Required action: What is needed is an exact repetition of the lines below, from the first one through the one holding "TEAL TOY ROCKET 205", with no pictures and nothing else.

BEGIN Data

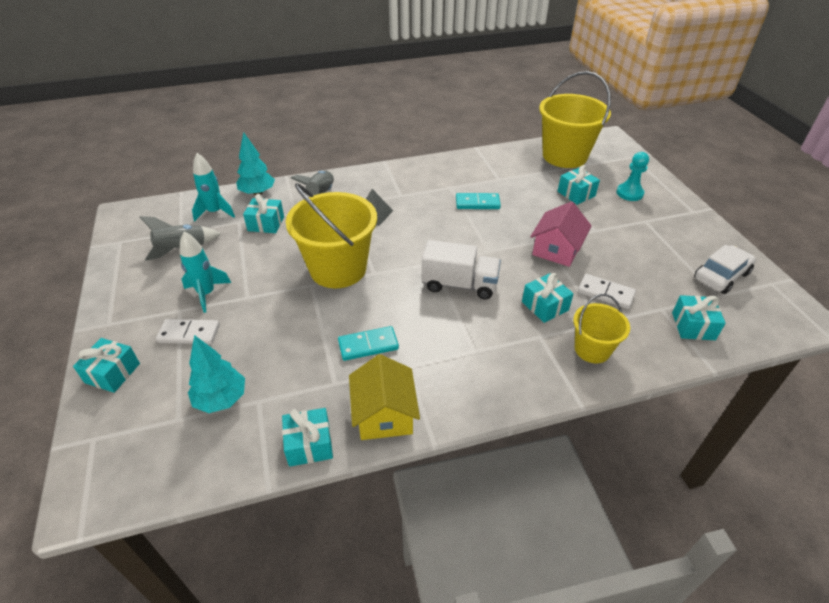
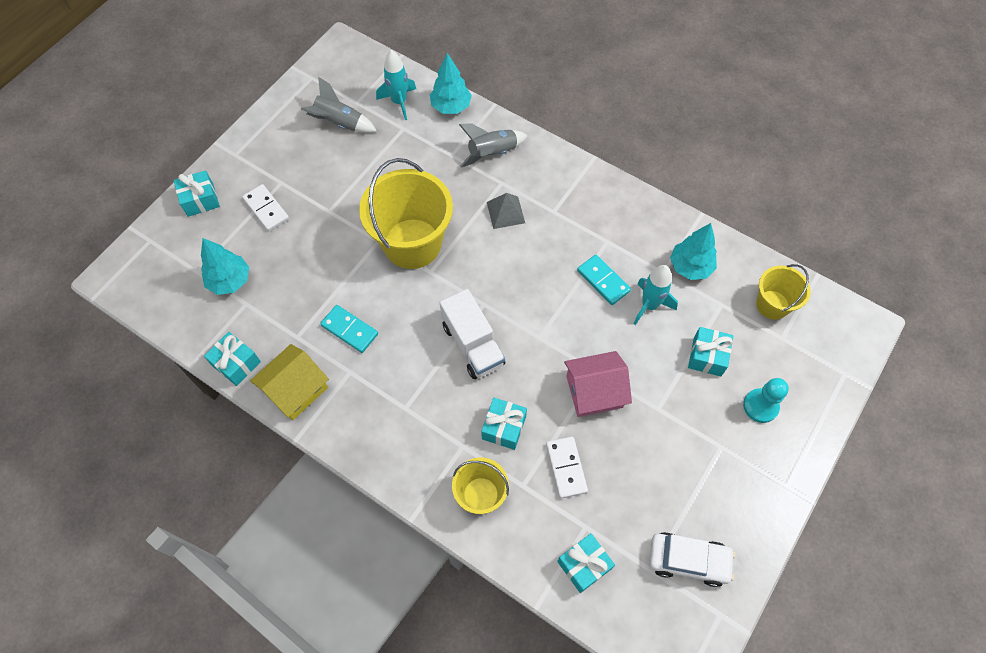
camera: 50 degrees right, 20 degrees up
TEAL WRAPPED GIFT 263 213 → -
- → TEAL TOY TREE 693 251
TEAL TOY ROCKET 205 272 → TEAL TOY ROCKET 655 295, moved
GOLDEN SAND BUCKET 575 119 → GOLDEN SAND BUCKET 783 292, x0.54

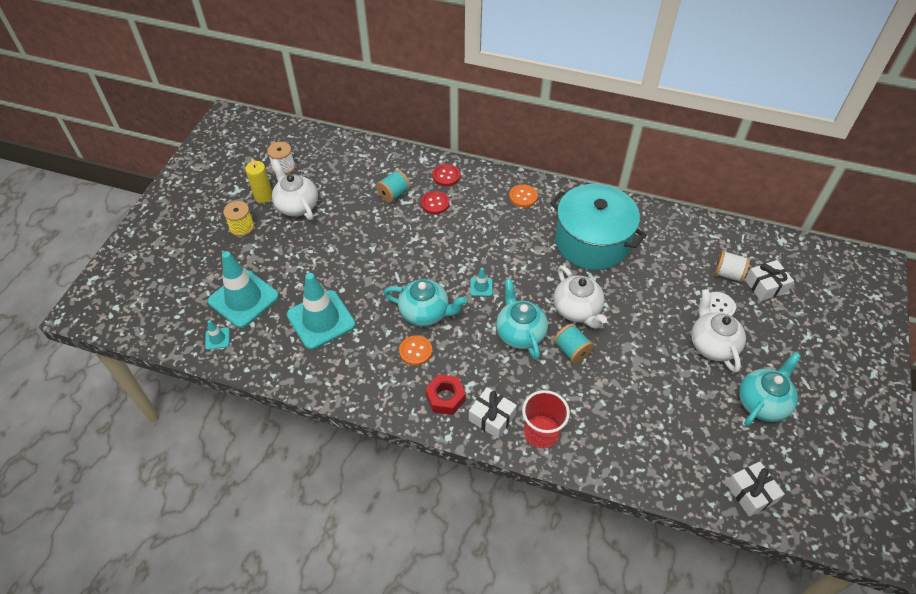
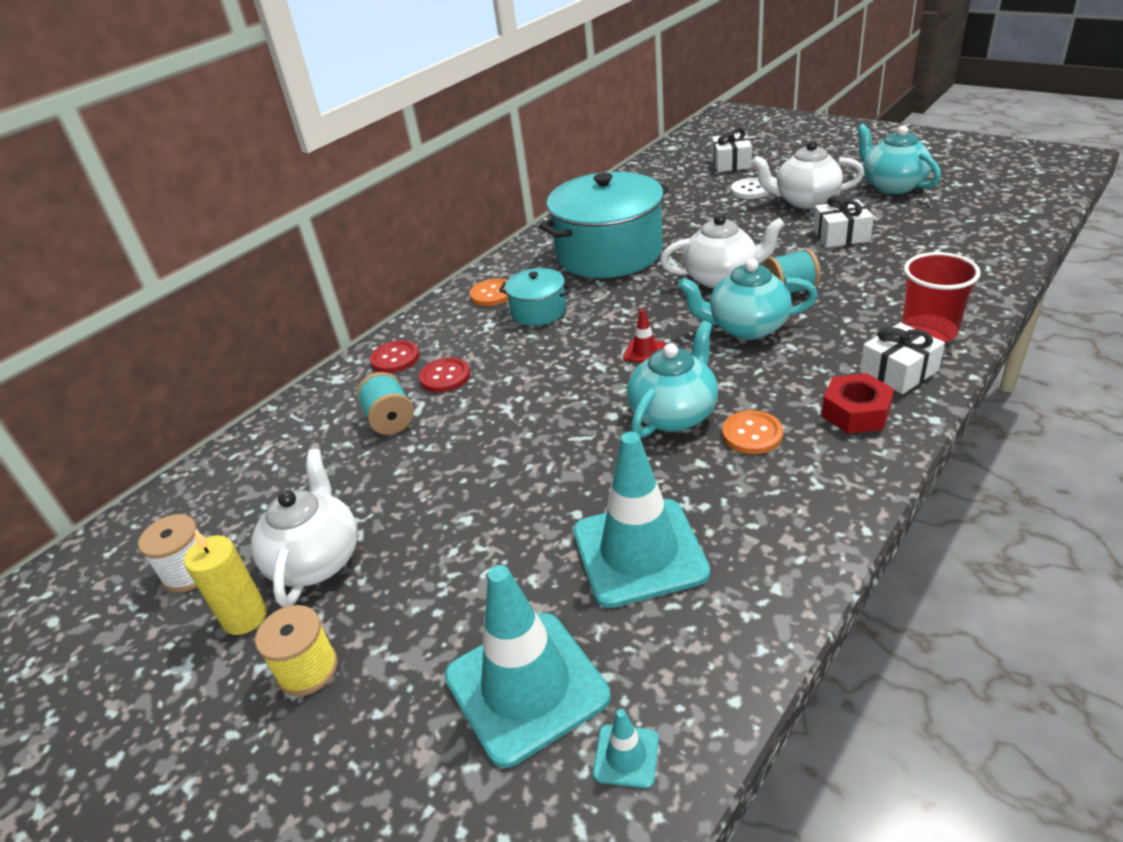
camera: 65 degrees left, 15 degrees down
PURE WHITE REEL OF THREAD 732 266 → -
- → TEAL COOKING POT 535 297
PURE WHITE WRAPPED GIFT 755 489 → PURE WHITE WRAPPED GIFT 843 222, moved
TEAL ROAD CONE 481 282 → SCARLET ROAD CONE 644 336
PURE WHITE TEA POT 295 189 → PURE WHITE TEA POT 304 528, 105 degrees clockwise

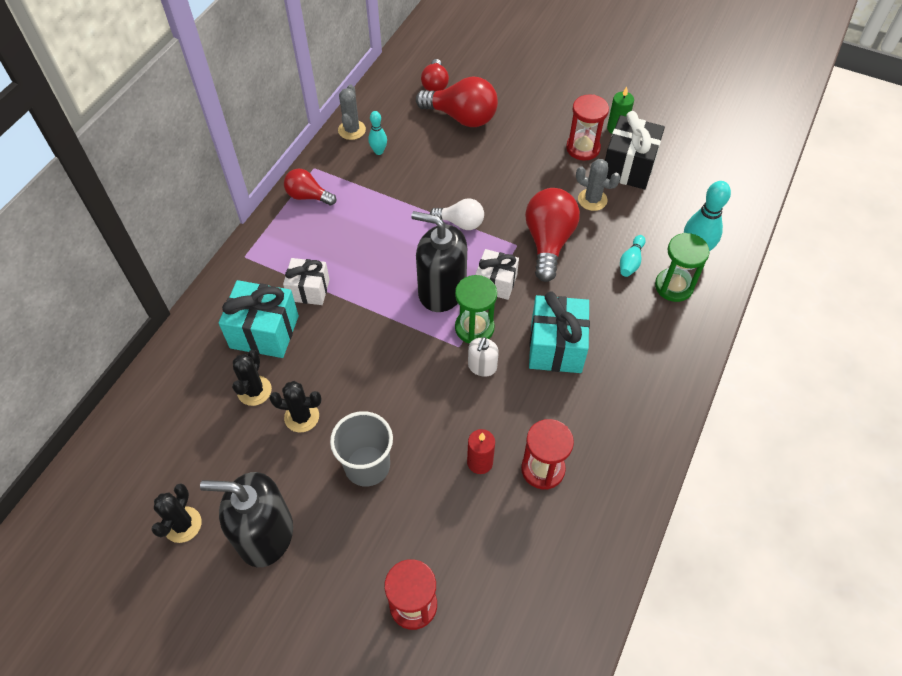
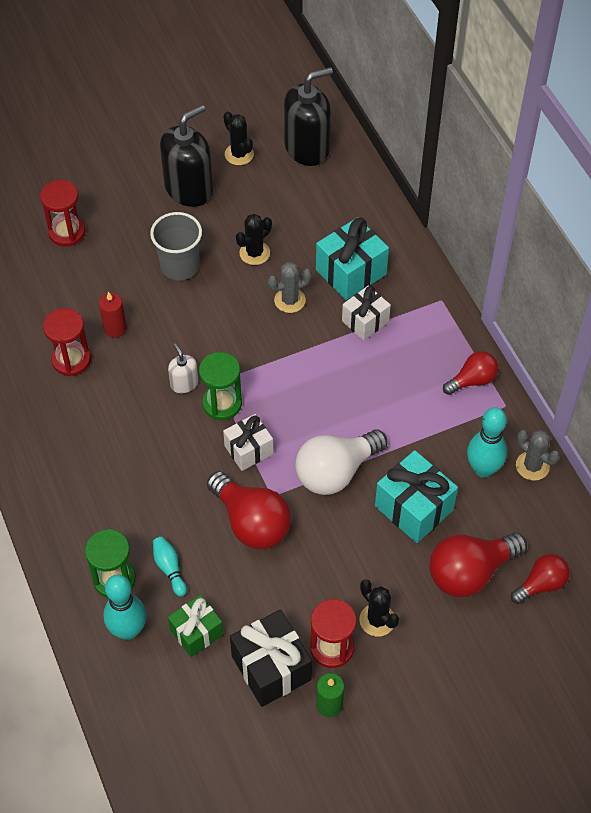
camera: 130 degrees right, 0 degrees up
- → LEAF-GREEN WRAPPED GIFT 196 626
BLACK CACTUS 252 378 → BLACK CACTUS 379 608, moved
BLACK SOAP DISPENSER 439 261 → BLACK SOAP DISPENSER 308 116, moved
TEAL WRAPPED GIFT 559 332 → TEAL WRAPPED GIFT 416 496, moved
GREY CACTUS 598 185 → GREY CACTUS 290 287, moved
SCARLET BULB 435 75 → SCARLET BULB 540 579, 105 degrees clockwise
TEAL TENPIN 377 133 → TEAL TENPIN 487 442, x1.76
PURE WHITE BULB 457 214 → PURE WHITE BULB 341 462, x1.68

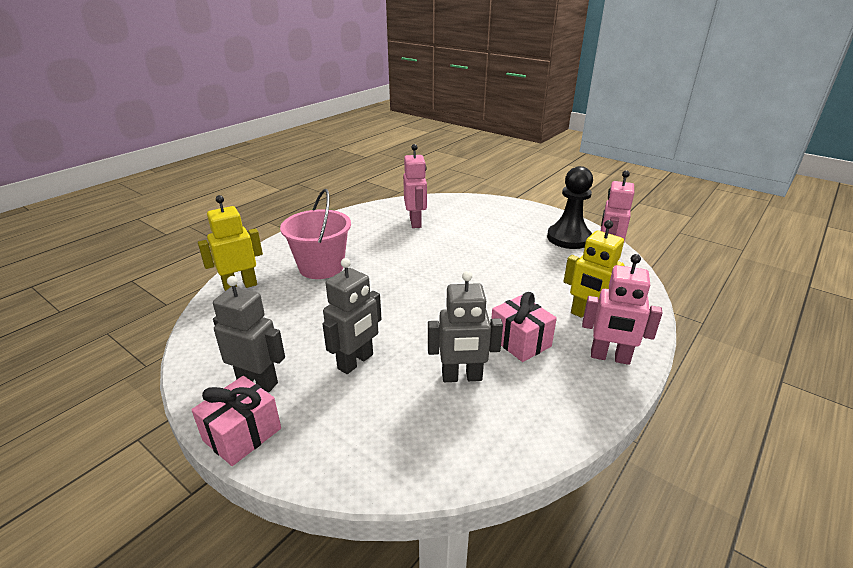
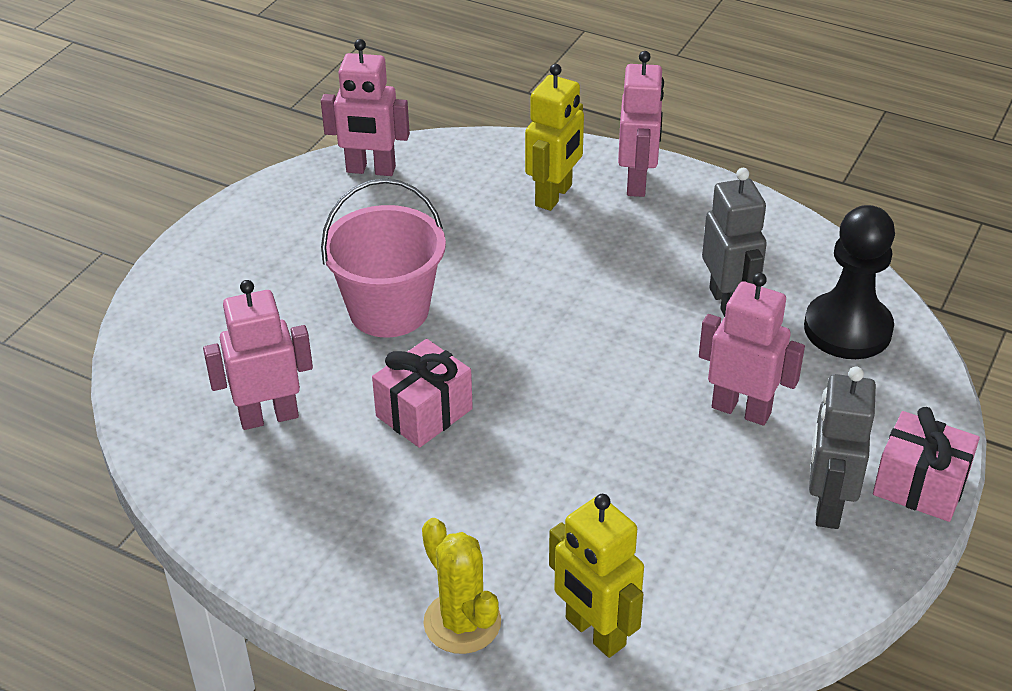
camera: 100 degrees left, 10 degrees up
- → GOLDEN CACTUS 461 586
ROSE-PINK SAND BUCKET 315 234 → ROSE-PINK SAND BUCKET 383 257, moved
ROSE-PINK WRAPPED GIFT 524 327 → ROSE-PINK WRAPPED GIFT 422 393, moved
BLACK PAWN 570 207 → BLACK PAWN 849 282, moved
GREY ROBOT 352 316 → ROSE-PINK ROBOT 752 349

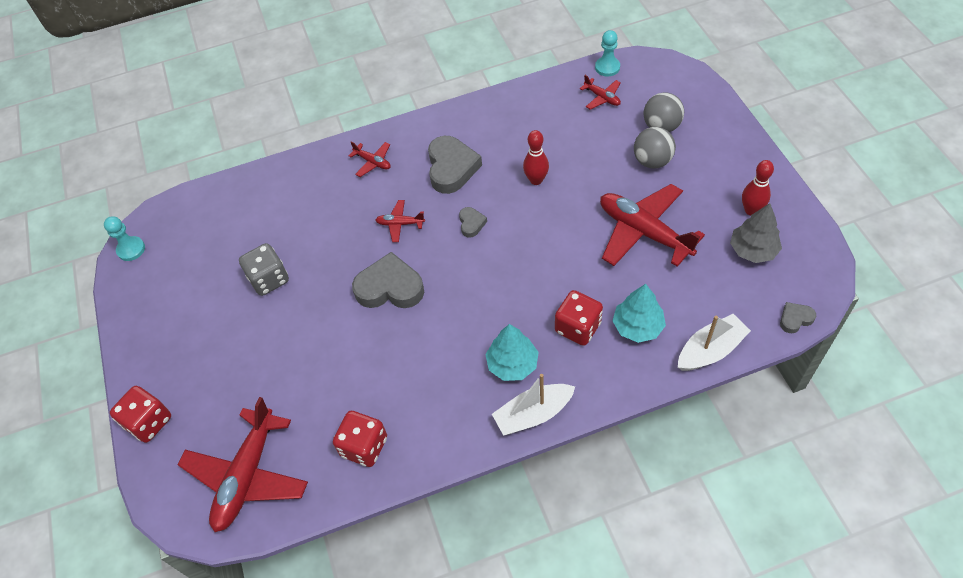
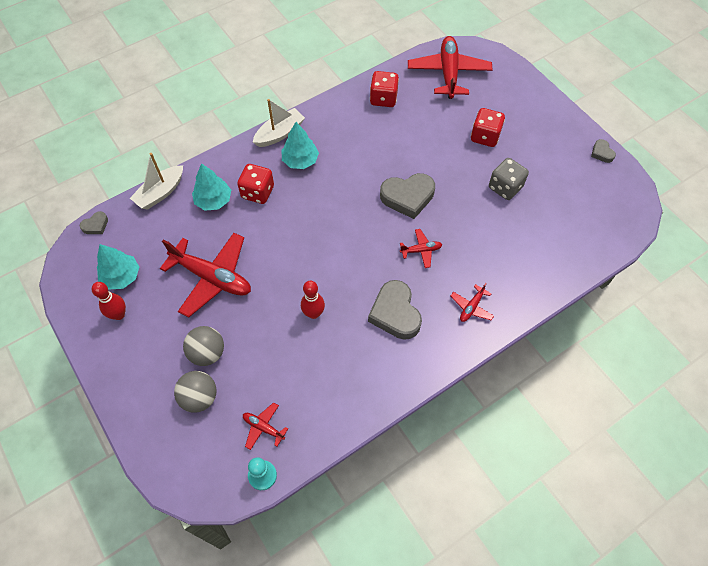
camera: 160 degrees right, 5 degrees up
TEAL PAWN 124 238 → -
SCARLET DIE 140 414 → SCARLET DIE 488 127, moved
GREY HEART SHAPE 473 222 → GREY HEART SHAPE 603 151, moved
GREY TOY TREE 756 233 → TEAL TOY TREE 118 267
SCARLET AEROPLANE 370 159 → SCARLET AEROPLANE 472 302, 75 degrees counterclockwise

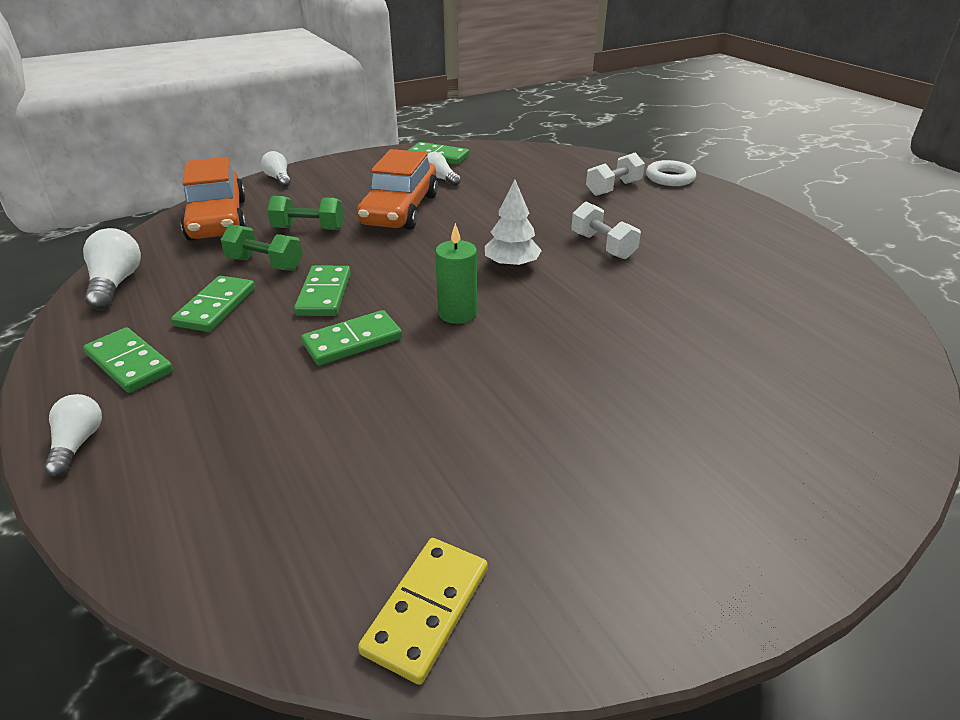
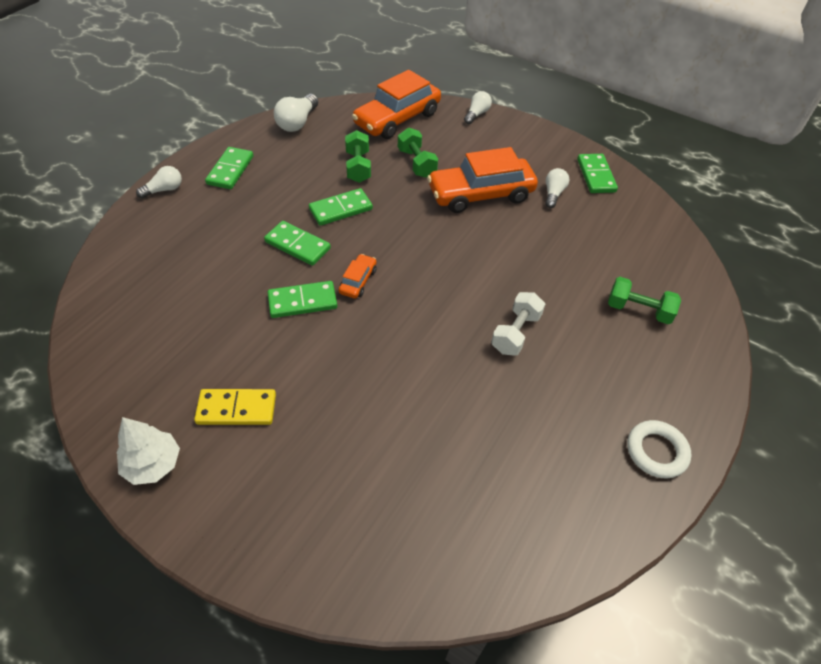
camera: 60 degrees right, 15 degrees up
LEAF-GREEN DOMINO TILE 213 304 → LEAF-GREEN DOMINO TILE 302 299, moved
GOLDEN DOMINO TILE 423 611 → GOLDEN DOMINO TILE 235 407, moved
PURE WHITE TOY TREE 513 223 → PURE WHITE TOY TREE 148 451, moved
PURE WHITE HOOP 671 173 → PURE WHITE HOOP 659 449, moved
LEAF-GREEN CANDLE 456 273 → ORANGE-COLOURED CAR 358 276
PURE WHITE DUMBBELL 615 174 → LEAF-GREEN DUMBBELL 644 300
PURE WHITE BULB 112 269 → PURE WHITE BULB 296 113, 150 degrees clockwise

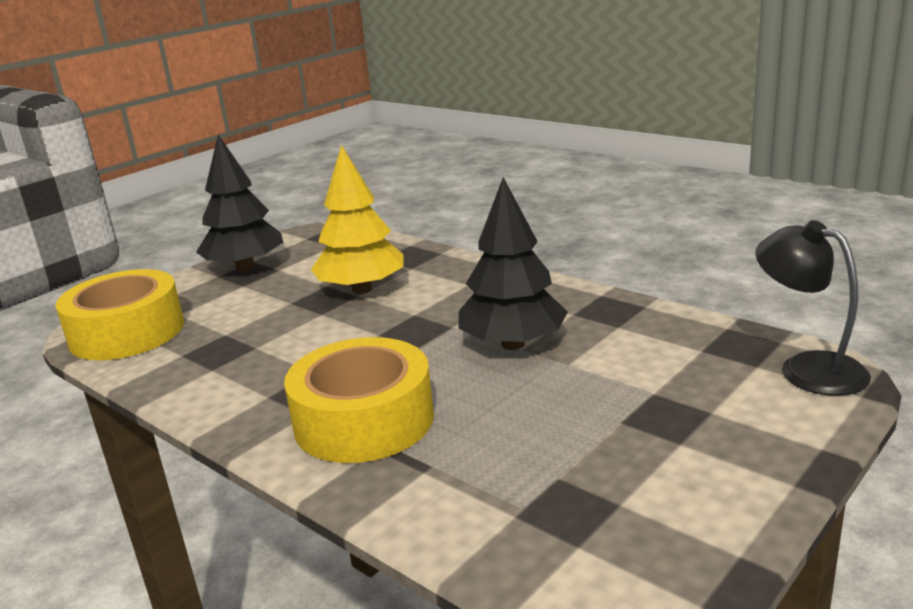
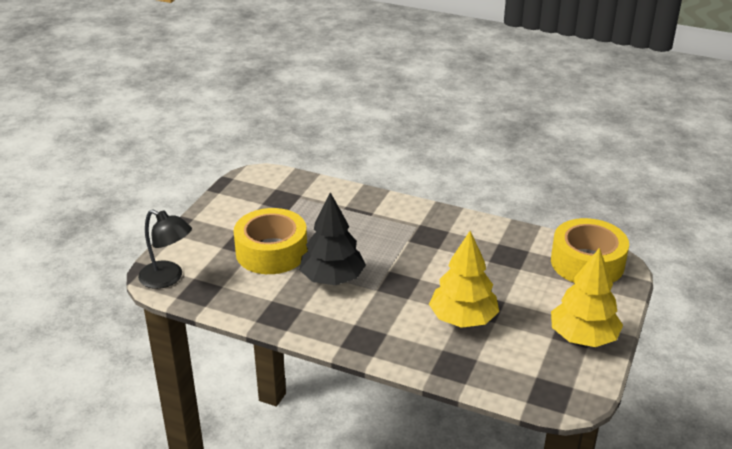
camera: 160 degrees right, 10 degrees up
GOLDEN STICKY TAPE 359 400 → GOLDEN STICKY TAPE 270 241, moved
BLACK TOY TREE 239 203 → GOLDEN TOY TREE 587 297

END Data

Output of the exercise:
camera: 50 degrees right, 20 degrees up
TEAL WRAPPED GIFT 263 213 → -
- → TEAL TOY TREE 693 251
TEAL TOY ROCKET 205 272 → TEAL TOY ROCKET 655 295, moved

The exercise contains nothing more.